=== What is expected ===
Look through the material below and copy exactly the lines from the line with "D2: LED yellow" to the line with "R10: 680 (N8, N18) -> 330 (N8, N18)", those two lines included.

=== Material for this task ===
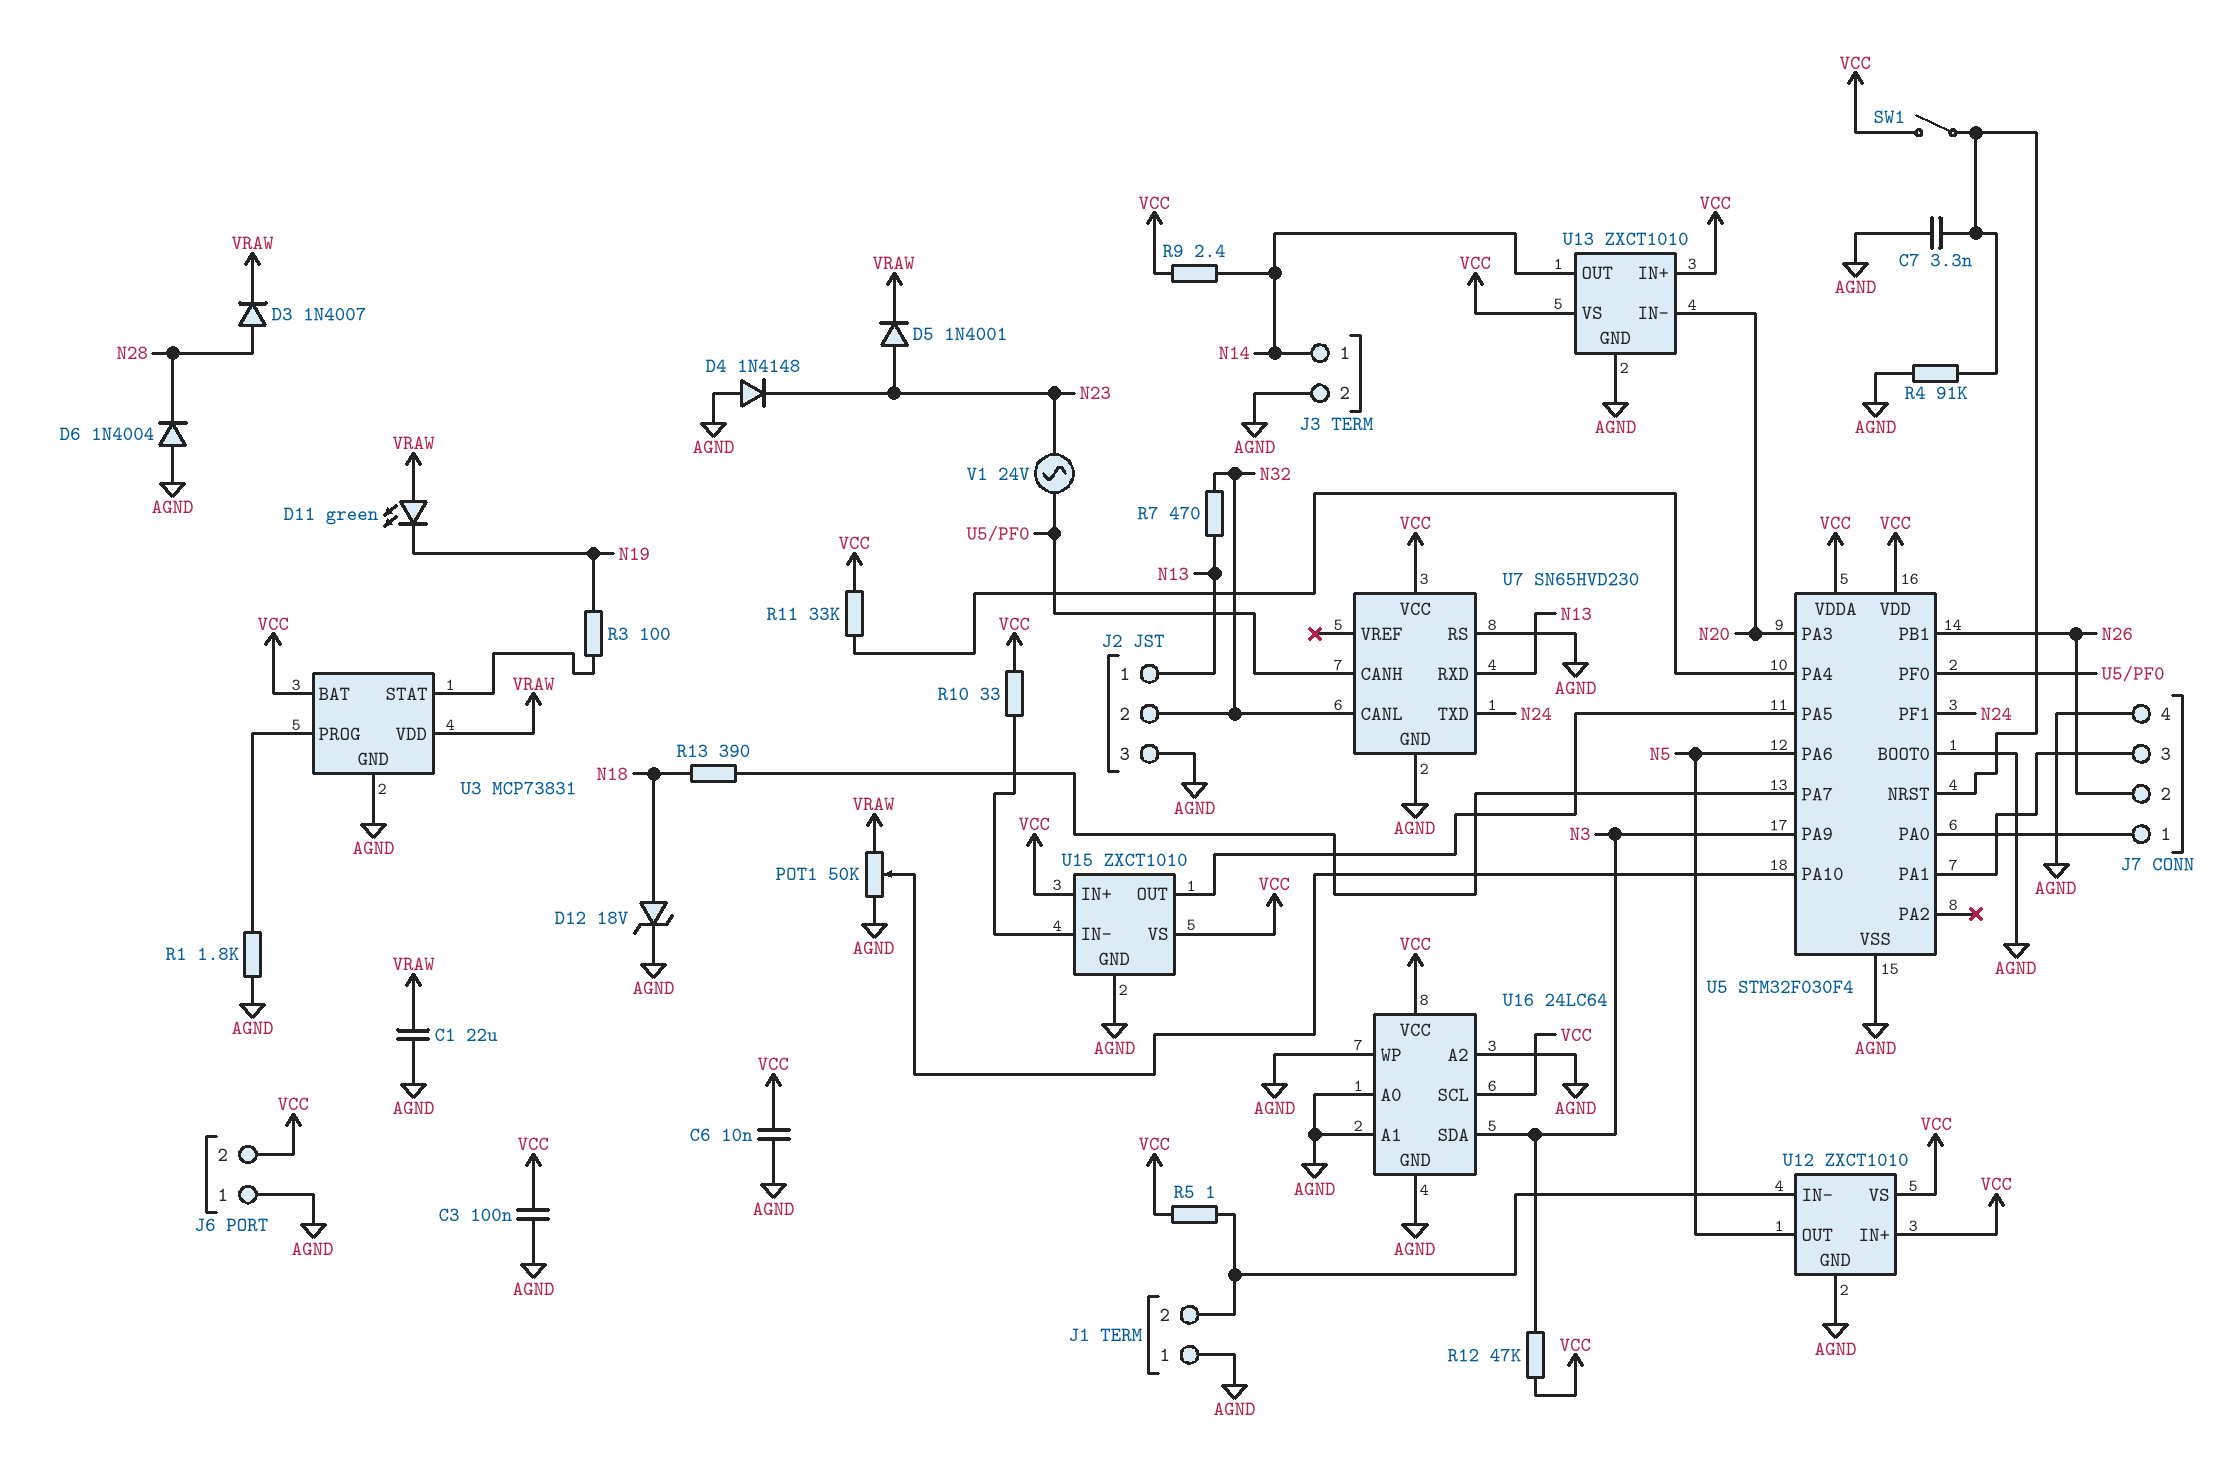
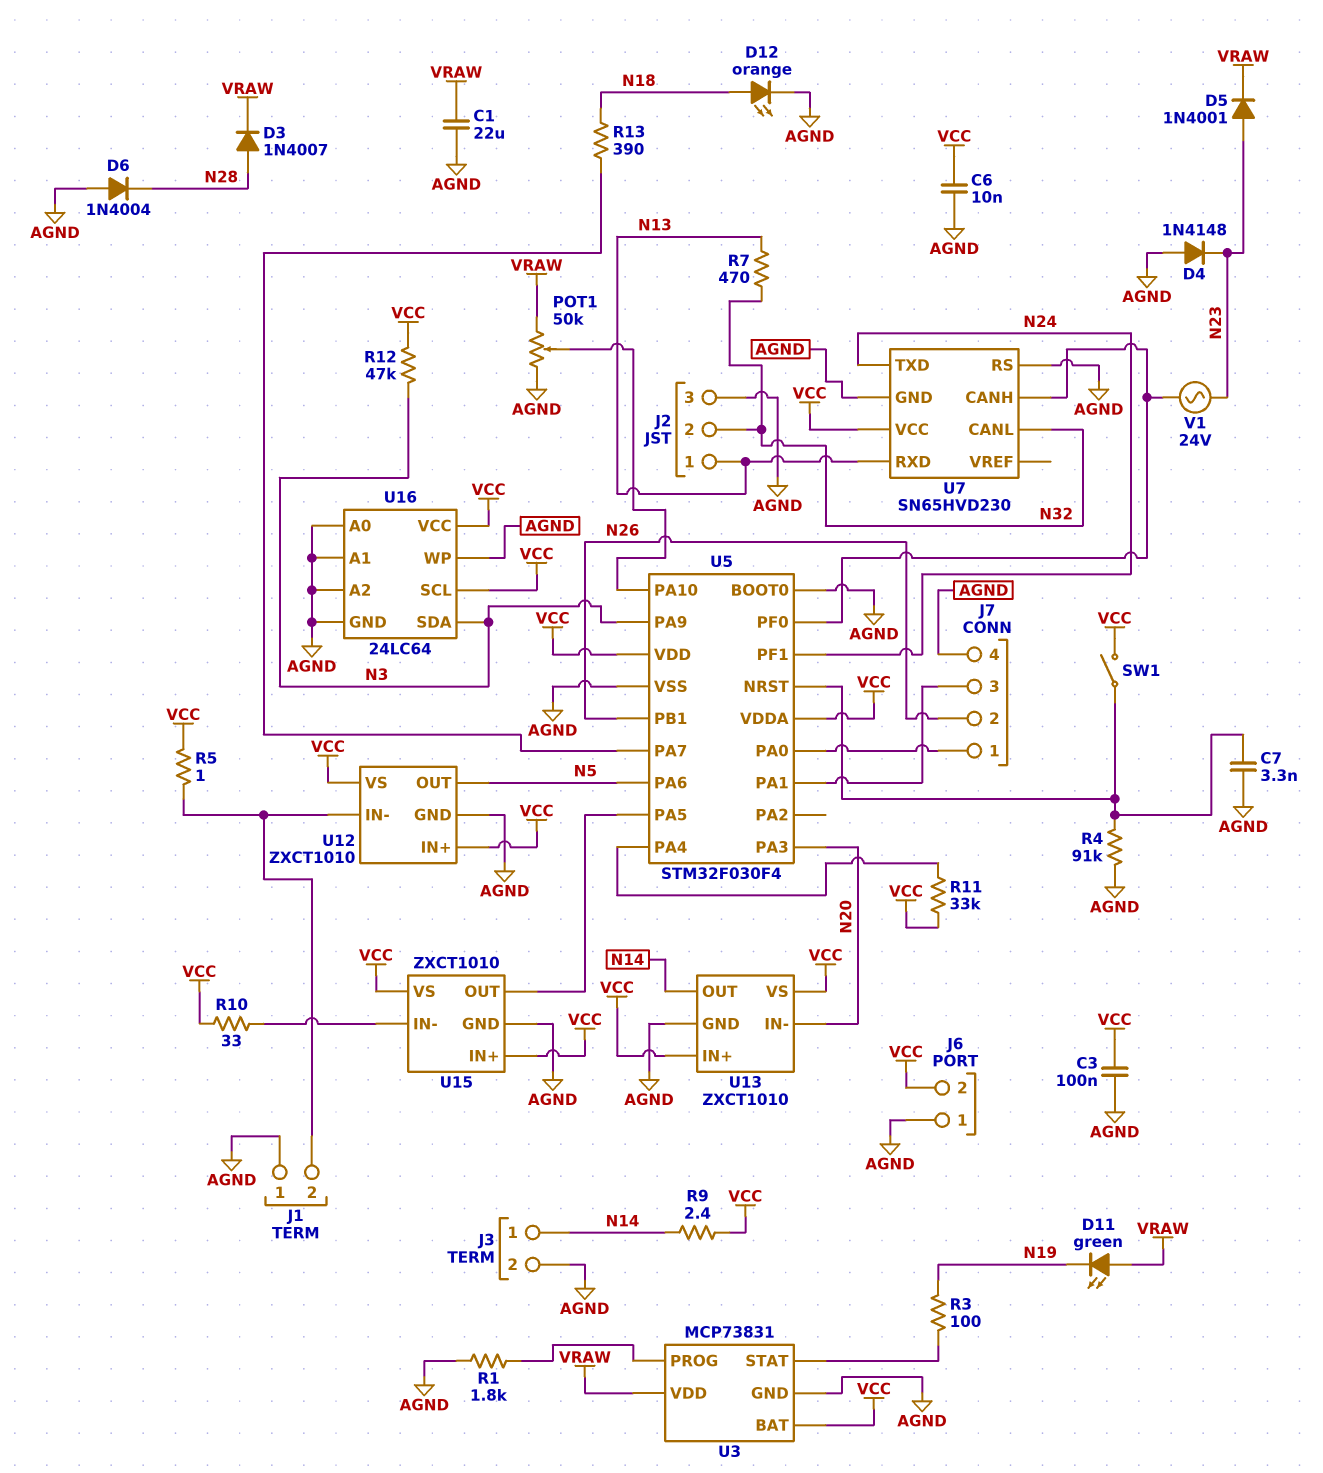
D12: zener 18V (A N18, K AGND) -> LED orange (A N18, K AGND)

==

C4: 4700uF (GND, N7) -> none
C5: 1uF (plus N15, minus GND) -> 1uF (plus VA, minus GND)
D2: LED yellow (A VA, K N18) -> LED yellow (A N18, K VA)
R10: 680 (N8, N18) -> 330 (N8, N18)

--

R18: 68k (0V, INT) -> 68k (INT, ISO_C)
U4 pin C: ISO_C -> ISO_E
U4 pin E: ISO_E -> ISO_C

=== Exercise output ===
D2: LED yellow (A VA, K N18) -> LED yellow (A N18, K VA)
R10: 680 (N8, N18) -> 330 (N8, N18)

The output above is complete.